◆ WHAT YOU NEED TO DO ◆
Only one stretch of the data below should be repeated: the lines from the line containing "TOF pin SDA: A0 -> A2" through the line containing "RADIO pin SCK: VP -> D18", inclusive, exactly as they are.

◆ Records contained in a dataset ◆
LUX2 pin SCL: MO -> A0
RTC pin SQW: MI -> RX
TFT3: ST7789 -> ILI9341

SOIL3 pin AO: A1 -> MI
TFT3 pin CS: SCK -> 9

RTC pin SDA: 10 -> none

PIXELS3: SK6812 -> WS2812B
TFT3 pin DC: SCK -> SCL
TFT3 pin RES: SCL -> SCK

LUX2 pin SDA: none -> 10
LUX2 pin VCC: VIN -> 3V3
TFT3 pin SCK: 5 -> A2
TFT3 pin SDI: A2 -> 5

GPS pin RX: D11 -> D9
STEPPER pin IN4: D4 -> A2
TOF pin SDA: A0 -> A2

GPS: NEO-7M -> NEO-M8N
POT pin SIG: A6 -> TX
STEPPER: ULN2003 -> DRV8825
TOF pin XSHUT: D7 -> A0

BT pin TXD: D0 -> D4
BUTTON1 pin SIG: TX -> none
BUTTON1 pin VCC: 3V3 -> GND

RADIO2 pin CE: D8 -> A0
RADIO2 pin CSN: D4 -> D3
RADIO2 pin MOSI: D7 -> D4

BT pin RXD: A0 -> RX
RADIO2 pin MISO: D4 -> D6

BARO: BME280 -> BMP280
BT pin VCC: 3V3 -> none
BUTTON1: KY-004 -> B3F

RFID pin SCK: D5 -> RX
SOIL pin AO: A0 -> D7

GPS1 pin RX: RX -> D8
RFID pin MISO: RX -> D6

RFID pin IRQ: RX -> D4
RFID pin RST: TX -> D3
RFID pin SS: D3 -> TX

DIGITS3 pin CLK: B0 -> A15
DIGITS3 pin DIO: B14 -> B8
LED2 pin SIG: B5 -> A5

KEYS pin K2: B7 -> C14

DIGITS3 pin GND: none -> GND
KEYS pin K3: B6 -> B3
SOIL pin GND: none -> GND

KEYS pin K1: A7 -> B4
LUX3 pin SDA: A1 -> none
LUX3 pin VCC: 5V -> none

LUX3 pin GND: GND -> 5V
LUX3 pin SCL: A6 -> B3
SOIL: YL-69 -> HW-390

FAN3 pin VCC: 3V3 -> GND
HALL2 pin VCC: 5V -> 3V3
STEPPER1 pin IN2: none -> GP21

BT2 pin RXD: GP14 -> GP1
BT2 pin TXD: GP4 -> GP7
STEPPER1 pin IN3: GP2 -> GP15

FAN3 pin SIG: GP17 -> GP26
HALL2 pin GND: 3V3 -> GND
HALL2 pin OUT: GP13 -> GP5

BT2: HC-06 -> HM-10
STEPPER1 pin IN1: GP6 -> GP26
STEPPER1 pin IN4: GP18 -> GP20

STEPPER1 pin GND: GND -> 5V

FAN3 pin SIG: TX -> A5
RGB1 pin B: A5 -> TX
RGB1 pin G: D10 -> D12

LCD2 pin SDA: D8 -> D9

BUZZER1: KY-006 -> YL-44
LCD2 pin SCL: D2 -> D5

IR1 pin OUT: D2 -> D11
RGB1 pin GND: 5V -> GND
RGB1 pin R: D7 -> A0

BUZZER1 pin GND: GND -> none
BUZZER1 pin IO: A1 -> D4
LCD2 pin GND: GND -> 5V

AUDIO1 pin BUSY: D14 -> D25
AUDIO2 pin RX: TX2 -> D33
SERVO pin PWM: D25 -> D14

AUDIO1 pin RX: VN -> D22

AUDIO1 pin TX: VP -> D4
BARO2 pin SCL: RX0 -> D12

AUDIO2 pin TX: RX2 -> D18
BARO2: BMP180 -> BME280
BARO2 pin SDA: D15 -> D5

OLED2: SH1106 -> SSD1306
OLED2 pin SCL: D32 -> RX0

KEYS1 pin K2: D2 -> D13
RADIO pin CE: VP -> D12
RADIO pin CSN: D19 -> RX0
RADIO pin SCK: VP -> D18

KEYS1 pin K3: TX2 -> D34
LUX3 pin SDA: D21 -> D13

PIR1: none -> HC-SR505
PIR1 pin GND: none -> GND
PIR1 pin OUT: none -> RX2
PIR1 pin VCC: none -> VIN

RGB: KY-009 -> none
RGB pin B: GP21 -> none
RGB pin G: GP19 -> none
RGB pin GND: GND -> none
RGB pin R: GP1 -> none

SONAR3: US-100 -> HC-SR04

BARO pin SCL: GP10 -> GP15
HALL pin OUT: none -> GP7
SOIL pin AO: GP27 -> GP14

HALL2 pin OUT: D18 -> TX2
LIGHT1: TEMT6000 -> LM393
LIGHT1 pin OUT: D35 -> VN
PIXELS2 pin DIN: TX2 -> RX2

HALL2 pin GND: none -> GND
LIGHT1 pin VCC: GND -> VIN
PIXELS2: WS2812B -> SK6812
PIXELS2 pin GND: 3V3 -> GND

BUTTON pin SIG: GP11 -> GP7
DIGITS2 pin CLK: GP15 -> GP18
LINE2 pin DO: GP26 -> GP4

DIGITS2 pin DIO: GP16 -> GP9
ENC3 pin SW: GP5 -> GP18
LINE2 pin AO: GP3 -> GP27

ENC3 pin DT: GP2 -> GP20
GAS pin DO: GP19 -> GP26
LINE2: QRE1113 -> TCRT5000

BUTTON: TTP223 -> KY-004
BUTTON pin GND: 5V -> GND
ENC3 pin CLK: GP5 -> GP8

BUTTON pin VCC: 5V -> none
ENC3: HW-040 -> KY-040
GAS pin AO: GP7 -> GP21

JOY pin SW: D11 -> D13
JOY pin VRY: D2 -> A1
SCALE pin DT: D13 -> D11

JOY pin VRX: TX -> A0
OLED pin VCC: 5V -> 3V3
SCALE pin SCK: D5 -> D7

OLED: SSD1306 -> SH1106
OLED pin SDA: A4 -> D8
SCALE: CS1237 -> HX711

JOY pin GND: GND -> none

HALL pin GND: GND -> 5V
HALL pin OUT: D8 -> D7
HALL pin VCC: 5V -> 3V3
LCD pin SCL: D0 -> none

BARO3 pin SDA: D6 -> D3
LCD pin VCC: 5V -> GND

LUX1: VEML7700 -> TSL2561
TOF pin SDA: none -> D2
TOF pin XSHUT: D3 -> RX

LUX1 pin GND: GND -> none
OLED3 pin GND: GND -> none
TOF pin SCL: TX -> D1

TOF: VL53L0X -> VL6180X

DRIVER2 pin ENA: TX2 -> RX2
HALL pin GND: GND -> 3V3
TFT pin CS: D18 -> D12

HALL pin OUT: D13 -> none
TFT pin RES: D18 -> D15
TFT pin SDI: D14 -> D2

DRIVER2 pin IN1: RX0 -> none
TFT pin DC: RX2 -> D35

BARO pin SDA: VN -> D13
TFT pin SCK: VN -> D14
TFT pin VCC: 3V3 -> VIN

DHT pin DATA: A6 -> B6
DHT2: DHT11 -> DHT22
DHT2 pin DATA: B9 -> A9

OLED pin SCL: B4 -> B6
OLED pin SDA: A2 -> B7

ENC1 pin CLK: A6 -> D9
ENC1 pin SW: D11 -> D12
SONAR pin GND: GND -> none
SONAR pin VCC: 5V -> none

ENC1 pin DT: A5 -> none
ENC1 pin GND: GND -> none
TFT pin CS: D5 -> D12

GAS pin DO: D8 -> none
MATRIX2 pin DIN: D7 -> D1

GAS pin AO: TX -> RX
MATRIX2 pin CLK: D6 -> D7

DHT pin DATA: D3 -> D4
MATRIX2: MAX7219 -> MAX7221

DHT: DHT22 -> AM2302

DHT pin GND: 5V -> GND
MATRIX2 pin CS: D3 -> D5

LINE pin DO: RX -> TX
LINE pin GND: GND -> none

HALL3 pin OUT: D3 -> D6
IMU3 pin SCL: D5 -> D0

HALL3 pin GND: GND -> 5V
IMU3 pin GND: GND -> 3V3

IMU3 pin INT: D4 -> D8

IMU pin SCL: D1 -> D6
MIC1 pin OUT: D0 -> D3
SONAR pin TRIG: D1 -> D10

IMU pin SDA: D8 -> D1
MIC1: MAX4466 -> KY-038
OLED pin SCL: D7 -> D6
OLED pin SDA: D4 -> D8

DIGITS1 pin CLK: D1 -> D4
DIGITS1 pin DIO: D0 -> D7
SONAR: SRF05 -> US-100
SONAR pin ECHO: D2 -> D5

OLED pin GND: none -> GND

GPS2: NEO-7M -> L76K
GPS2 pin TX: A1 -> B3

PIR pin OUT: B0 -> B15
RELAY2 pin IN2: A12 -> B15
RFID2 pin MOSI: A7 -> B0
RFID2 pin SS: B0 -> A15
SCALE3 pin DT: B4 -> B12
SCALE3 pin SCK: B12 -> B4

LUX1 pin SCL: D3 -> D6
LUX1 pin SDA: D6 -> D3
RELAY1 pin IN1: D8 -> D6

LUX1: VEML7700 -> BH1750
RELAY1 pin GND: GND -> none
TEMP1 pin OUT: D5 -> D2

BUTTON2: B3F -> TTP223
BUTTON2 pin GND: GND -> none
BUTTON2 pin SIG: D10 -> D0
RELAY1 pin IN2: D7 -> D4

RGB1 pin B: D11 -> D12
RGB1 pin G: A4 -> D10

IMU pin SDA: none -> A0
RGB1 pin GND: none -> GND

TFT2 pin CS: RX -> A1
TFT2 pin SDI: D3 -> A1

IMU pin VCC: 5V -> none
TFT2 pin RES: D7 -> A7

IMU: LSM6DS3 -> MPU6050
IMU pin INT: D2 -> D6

◆ OUTPUT ◆
TOF pin SDA: A0 -> A2

GPS: NEO-7M -> NEO-M8N
POT pin SIG: A6 -> TX
STEPPER: ULN2003 -> DRV8825
TOF pin XSHUT: D7 -> A0

BT pin TXD: D0 -> D4
BUTTON1 pin SIG: TX -> none
BUTTON1 pin VCC: 3V3 -> GND

RADIO2 pin CE: D8 -> A0
RADIO2 pin CSN: D4 -> D3
RADIO2 pin MOSI: D7 -> D4

BT pin RXD: A0 -> RX
RADIO2 pin MISO: D4 -> D6

BARO: BME280 -> BMP280
BT pin VCC: 3V3 -> none
BUTTON1: KY-004 -> B3F

RFID pin SCK: D5 -> RX
SOIL pin AO: A0 -> D7

GPS1 pin RX: RX -> D8
RFID pin MISO: RX -> D6

RFID pin IRQ: RX -> D4
RFID pin RST: TX -> D3
RFID pin SS: D3 -> TX

DIGITS3 pin CLK: B0 -> A15
DIGITS3 pin DIO: B14 -> B8
LED2 pin SIG: B5 -> A5

KEYS pin K2: B7 -> C14

DIGITS3 pin GND: none -> GND
KEYS pin K3: B6 -> B3
SOIL pin GND: none -> GND

KEYS pin K1: A7 -> B4
LUX3 pin SDA: A1 -> none
LUX3 pin VCC: 5V -> none

LUX3 pin GND: GND -> 5V
LUX3 pin SCL: A6 -> B3
SOIL: YL-69 -> HW-390

FAN3 pin VCC: 3V3 -> GND
HALL2 pin VCC: 5V -> 3V3
STEPPER1 pin IN2: none -> GP21

BT2 pin RXD: GP14 -> GP1
BT2 pin TXD: GP4 -> GP7
STEPPER1 pin IN3: GP2 -> GP15

FAN3 pin SIG: GP17 -> GP26
HALL2 pin GND: 3V3 -> GND
HALL2 pin OUT: GP13 -> GP5

BT2: HC-06 -> HM-10
STEPPER1 pin IN1: GP6 -> GP26
STEPPER1 pin IN4: GP18 -> GP20

STEPPER1 pin GND: GND -> 5V

FAN3 pin SIG: TX -> A5
RGB1 pin B: A5 -> TX
RGB1 pin G: D10 -> D12

LCD2 pin SDA: D8 -> D9

BUZZER1: KY-006 -> YL-44
LCD2 pin SCL: D2 -> D5

IR1 pin OUT: D2 -> D11
RGB1 pin GND: 5V -> GND
RGB1 pin R: D7 -> A0

BUZZER1 pin GND: GND -> none
BUZZER1 pin IO: A1 -> D4
LCD2 pin GND: GND -> 5V

AUDIO1 pin BUSY: D14 -> D25
AUDIO2 pin RX: TX2 -> D33
SERVO pin PWM: D25 -> D14

AUDIO1 pin RX: VN -> D22

AUDIO1 pin TX: VP -> D4
BARO2 pin SCL: RX0 -> D12

AUDIO2 pin TX: RX2 -> D18
BARO2: BMP180 -> BME280
BARO2 pin SDA: D15 -> D5

OLED2: SH1106 -> SSD1306
OLED2 pin SCL: D32 -> RX0

KEYS1 pin K2: D2 -> D13
RADIO pin CE: VP -> D12
RADIO pin CSN: D19 -> RX0
RADIO pin SCK: VP -> D18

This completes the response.